§ PROBLEM:
Starting from the line that holds "U19: OR (in", print every line through the end of the records, first and last included.

§ RECORDS SHOWN:

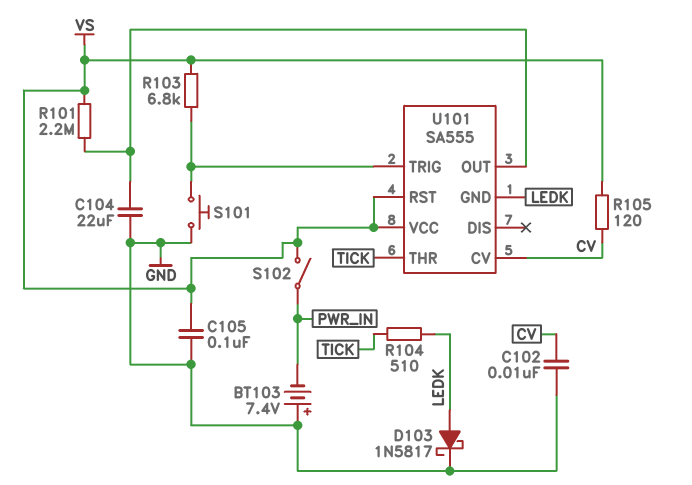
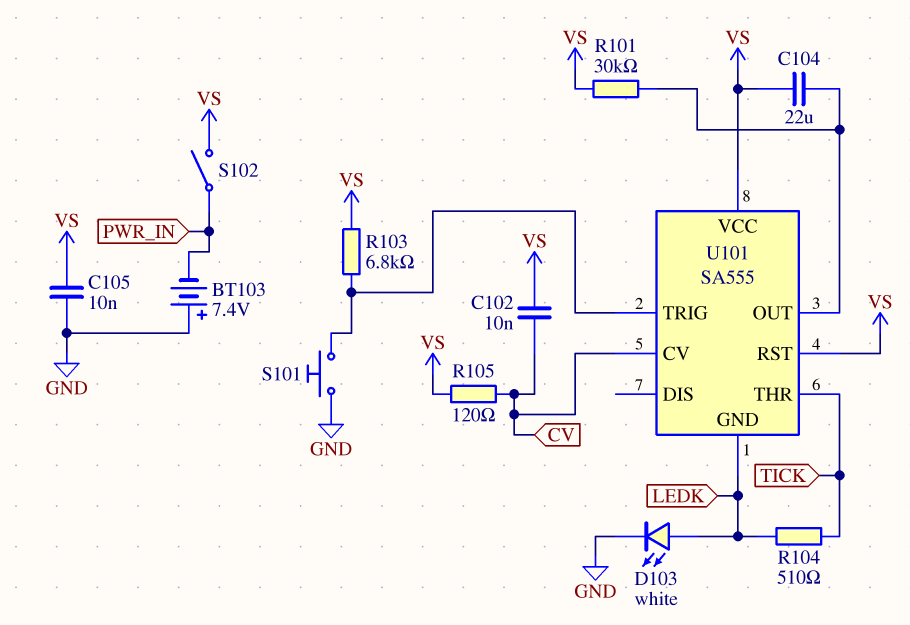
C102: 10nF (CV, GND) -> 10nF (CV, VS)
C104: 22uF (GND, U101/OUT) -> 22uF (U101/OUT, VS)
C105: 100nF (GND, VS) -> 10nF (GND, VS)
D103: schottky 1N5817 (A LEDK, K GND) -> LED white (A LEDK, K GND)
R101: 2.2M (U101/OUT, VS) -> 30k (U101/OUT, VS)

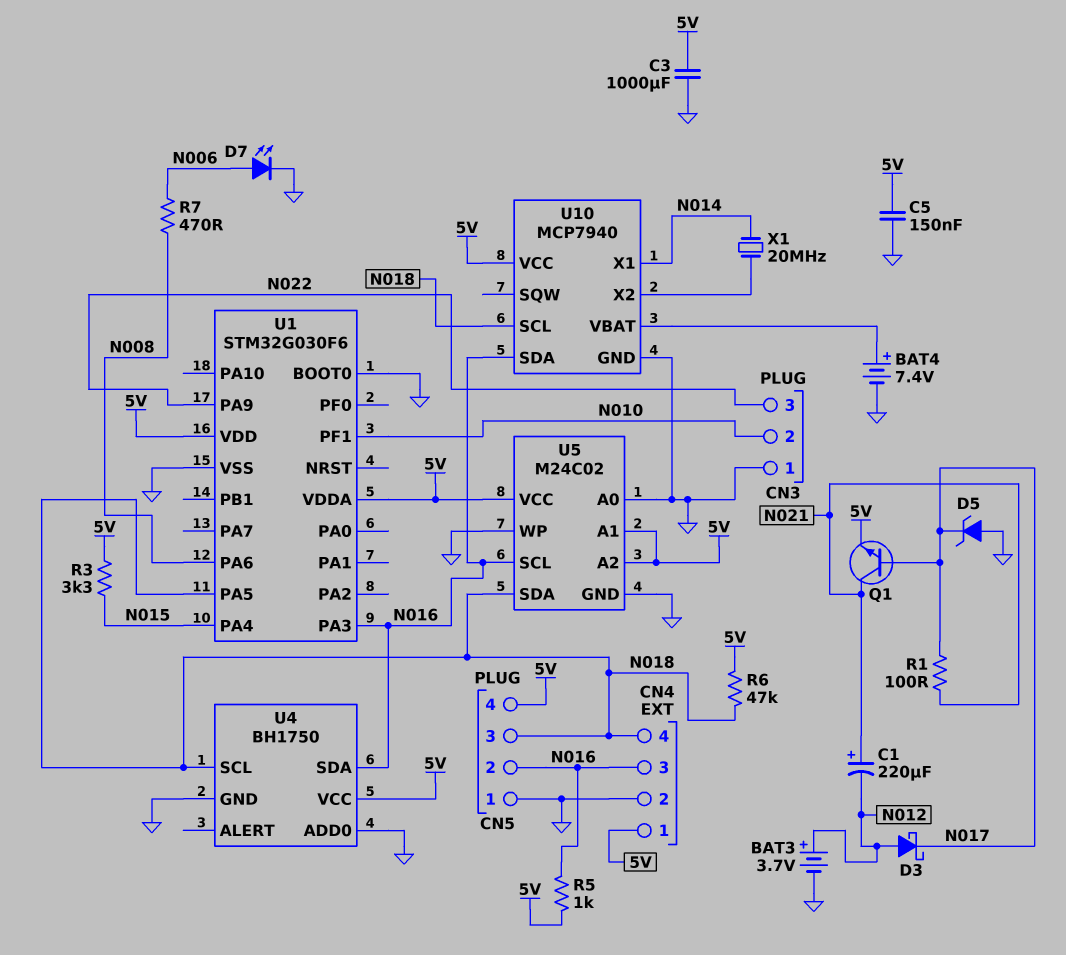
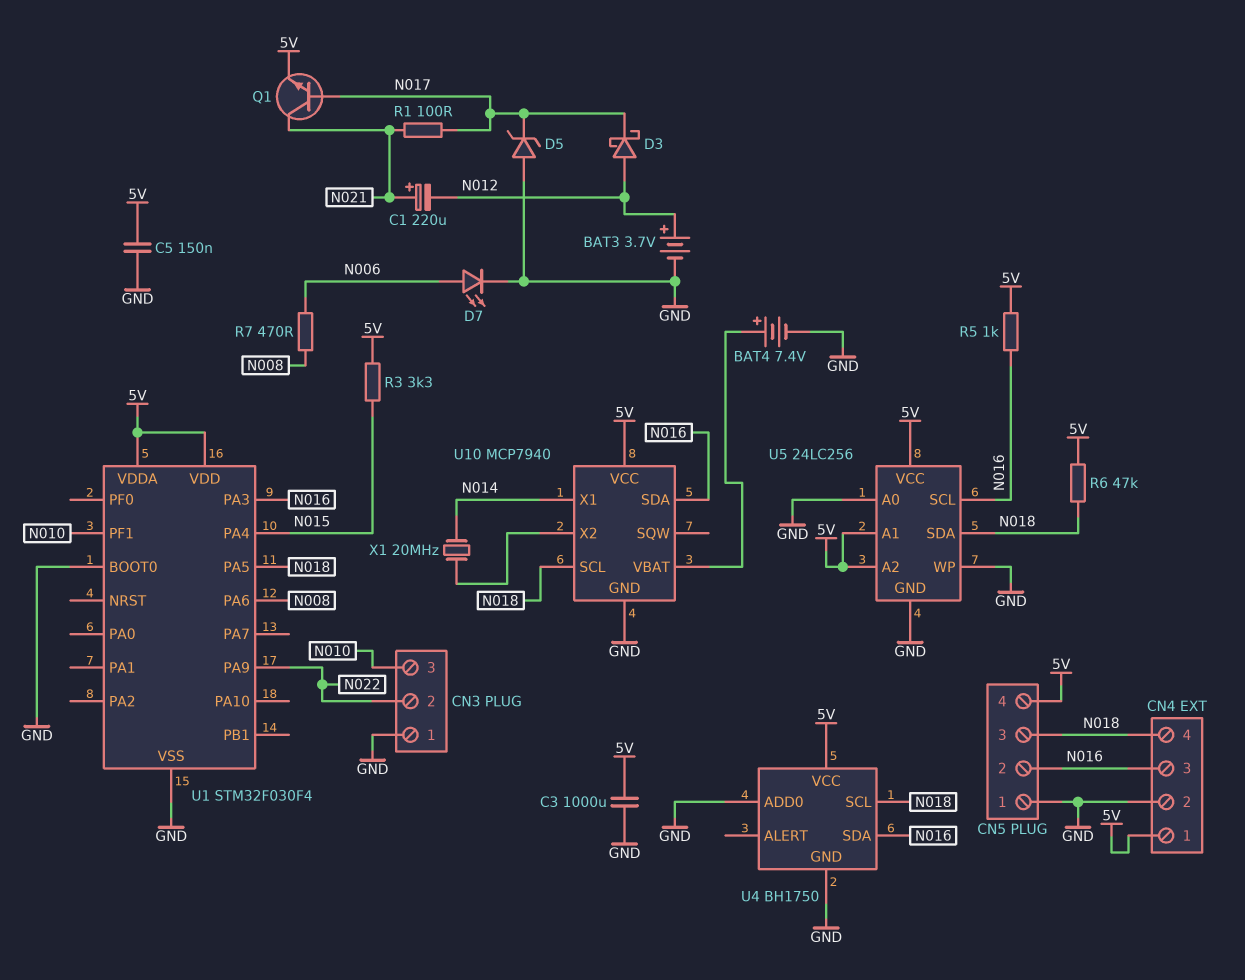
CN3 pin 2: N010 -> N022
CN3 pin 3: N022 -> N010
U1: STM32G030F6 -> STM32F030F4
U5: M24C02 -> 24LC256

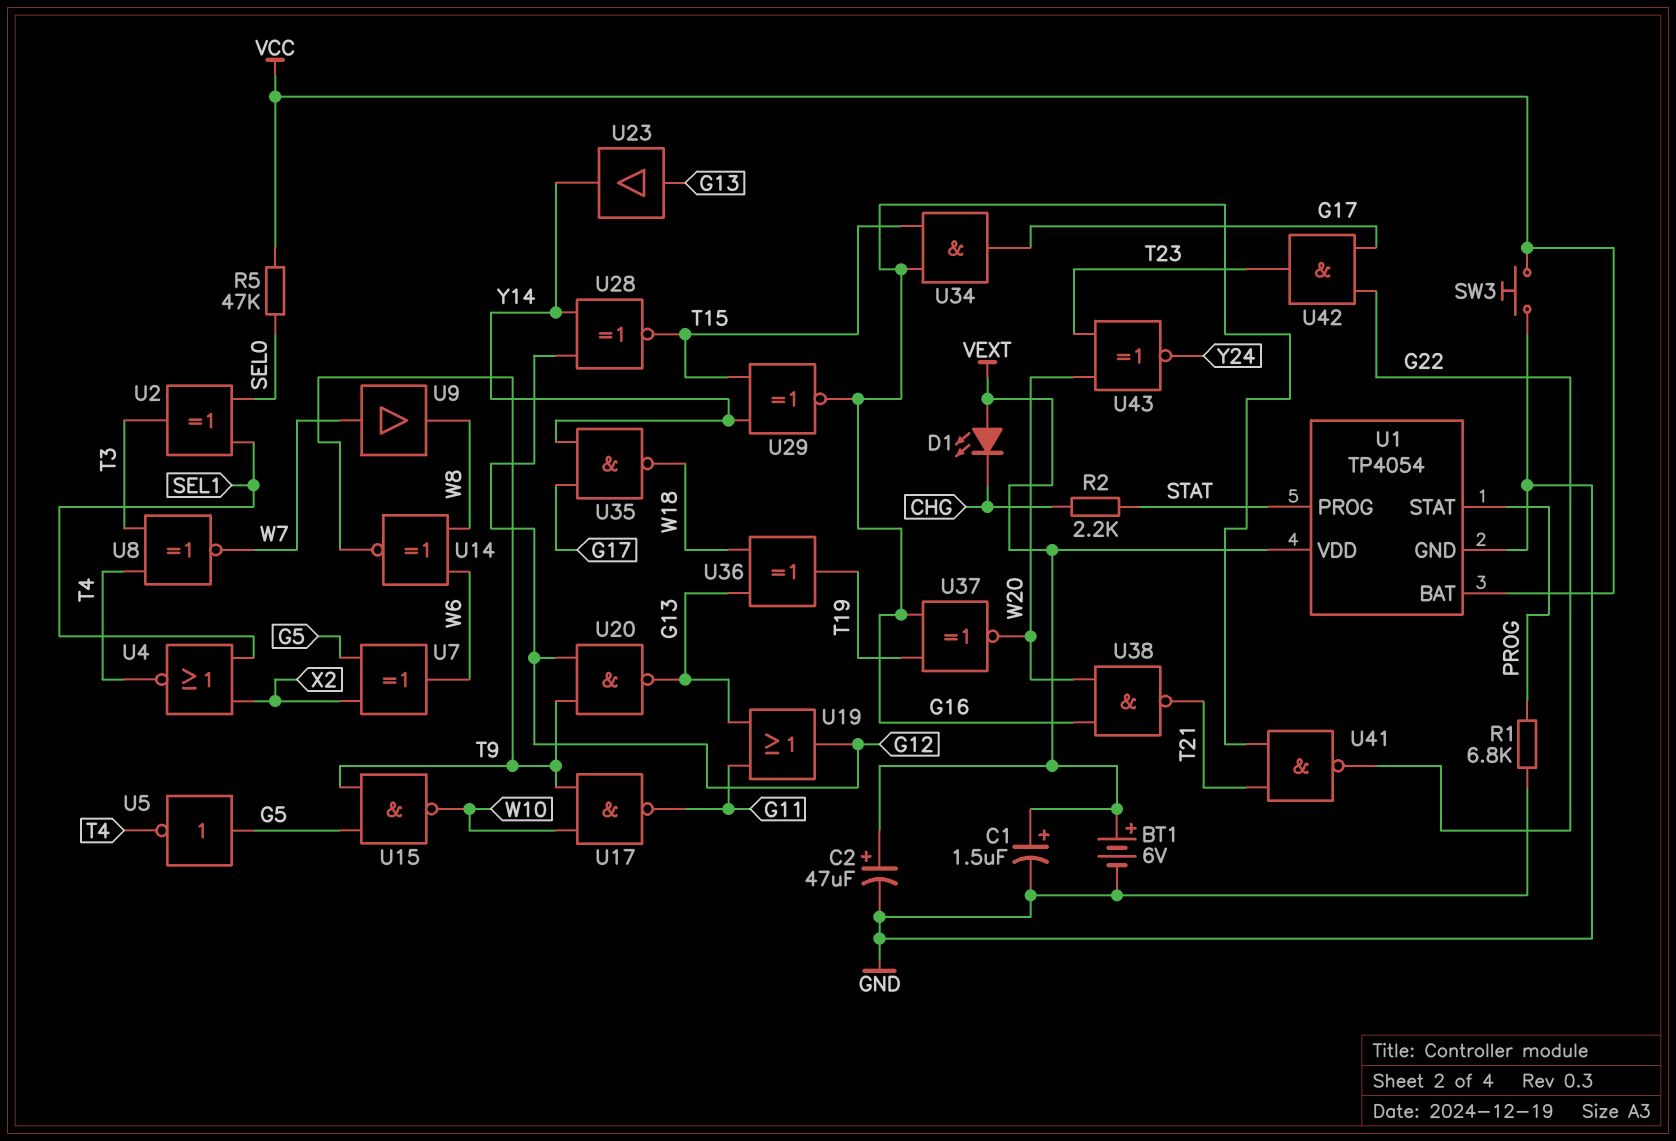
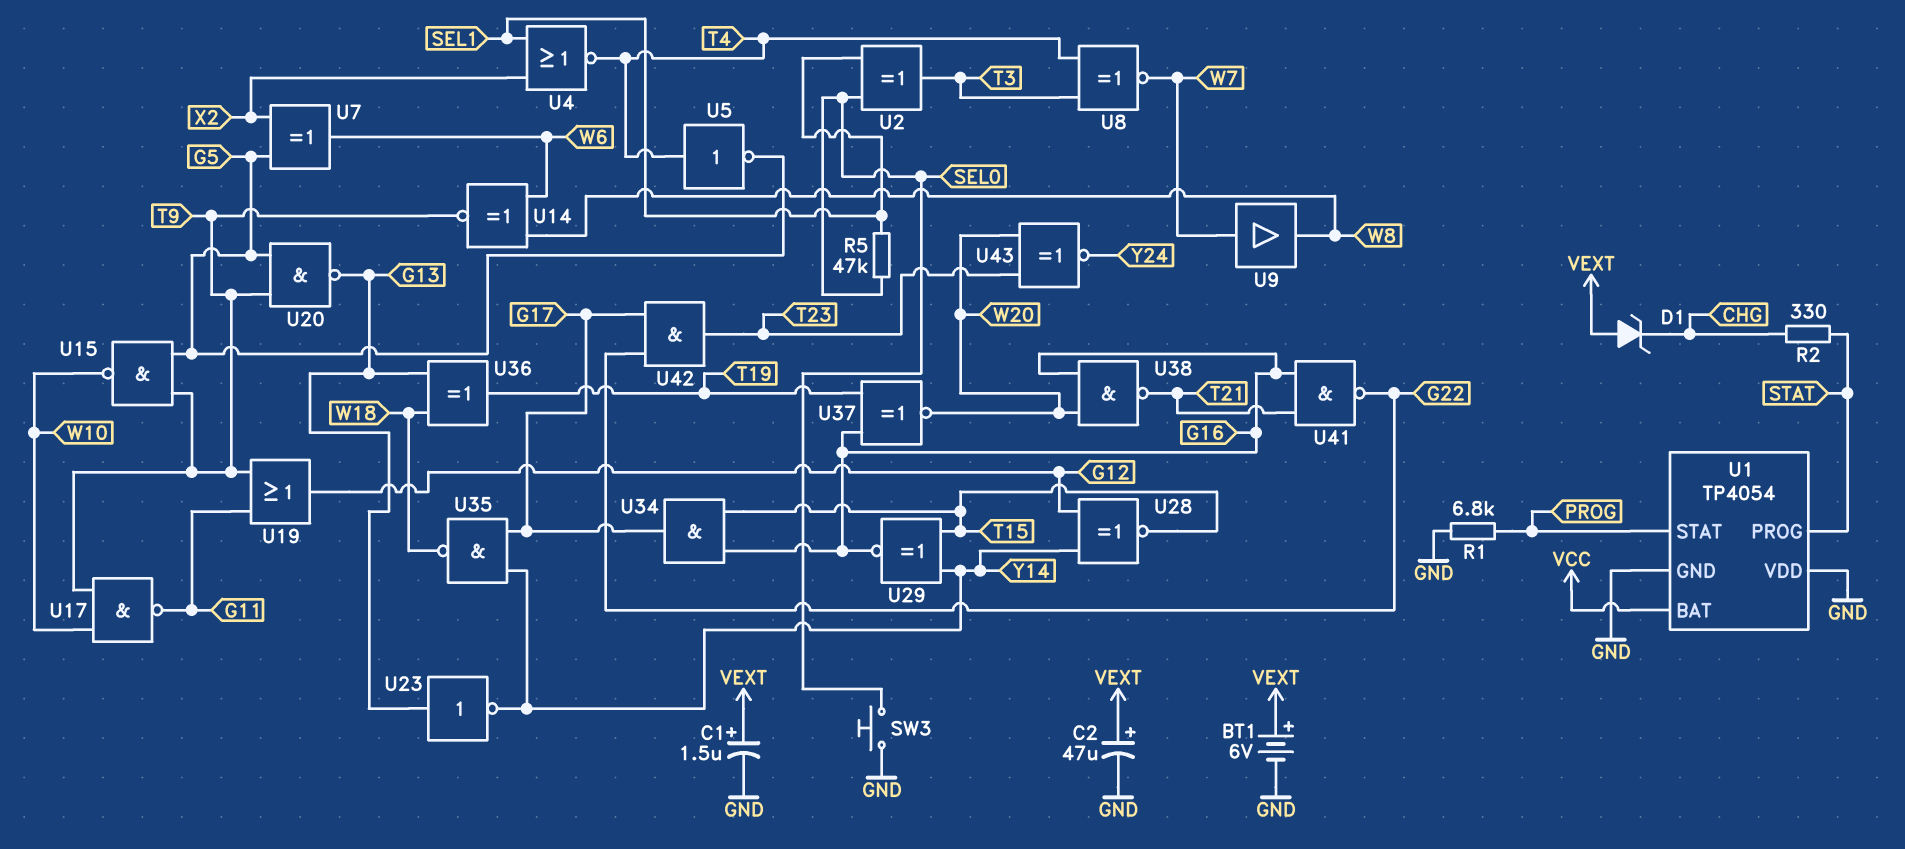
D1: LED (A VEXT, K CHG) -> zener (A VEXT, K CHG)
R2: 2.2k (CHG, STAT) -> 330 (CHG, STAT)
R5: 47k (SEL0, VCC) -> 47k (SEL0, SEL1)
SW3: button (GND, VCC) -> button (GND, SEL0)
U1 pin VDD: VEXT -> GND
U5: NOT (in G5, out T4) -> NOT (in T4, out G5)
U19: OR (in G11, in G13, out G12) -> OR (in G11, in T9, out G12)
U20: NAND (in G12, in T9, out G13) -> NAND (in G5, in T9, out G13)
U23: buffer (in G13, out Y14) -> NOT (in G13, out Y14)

§ WRITTEN SOLUTION:
U19: OR (in G11, in G13, out G12) -> OR (in G11, in T9, out G12)
U20: NAND (in G12, in T9, out G13) -> NAND (in G5, in T9, out G13)
U23: buffer (in G13, out Y14) -> NOT (in G13, out Y14)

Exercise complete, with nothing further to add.